━━━ RECORDS FOR THE EXERCISE

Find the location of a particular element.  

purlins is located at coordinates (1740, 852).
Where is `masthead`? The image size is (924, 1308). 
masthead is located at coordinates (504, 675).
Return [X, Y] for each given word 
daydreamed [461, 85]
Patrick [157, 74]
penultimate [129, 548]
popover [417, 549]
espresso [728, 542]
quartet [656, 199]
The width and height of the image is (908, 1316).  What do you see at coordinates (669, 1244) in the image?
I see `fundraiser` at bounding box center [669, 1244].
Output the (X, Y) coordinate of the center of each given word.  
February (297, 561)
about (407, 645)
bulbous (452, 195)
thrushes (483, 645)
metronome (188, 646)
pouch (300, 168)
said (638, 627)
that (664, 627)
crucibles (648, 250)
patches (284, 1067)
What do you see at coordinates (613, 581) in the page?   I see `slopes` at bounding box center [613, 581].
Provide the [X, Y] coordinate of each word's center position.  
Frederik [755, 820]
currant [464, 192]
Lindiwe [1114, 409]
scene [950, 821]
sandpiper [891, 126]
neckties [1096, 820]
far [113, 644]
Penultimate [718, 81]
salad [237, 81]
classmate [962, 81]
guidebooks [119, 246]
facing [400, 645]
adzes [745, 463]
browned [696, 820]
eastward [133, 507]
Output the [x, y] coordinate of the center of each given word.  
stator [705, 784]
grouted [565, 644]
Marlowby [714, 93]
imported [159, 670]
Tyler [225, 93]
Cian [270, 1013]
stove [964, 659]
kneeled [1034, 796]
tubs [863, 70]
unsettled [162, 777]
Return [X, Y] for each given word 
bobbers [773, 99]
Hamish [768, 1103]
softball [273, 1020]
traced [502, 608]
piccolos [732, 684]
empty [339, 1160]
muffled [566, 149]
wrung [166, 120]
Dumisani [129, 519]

━━━━━━

▶ AIM
Rewrite all of the data above as a numbered list, one line per item, leaving out any blank lines.

▶ FINISHED EXERCISE
1. Find the location of a particular element.  
2. purlins is located at coordinates (1740, 852).
3. Where is `masthead`? The image size is (924, 1308). 
4. masthead is located at coordinates (504, 675).
5. Return [X, Y] for each given word 
6. daydreamed [461, 85]
7. Patrick [157, 74]
8. penultimate [129, 548]
9. popover [417, 549]
10. espresso [728, 542]
11. quartet [656, 199]
12. The width and height of the image is (908, 1316).  What do you see at coordinates (669, 1244) in the image?
13. I see `fundraiser` at bounding box center [669, 1244].
14. Output the (X, Y) coordinate of the center of each given word.  
15. February (297, 561)
16. about (407, 645)
17. bulbous (452, 195)
18. thrushes (483, 645)
19. metronome (188, 646)
20. pouch (300, 168)
21. said (638, 627)
22. that (664, 627)
23. crucibles (648, 250)
24. patches (284, 1067)
25. What do you see at coordinates (613, 581) in the page?   I see `slopes` at bounding box center [613, 581].
26. Provide the [X, Y] coordinate of each word's center position.  
27. Frederik [755, 820]
28. currant [464, 192]
29. Lindiwe [1114, 409]
30. scene [950, 821]
31. sandpiper [891, 126]
32. neckties [1096, 820]
33. far [113, 644]
34. Penultimate [718, 81]
35. salad [237, 81]
36. classmate [962, 81]
37. guidebooks [119, 246]
38. facing [400, 645]
39. adzes [745, 463]
40. browned [696, 820]
41. eastward [133, 507]
42. Output the [x, y] coordinate of the center of each given word.  
43. stator [705, 784]
44. grouted [565, 644]
45. Marlowby [714, 93]
46. imported [159, 670]
47. Tyler [225, 93]
48. Cian [270, 1013]
49. stove [964, 659]
50. kneeled [1034, 796]
51. tubs [863, 70]
52. unsettled [162, 777]
53. Return [X, Y] for each given word 
54. bobbers [773, 99]
55. Hamish [768, 1103]
56. softball [273, 1020]
57. traced [502, 608]
58. piccolos [732, 684]
59. empty [339, 1160]
60. muffled [566, 149]
61. wrung [166, 120]
62. Dumisani [129, 519]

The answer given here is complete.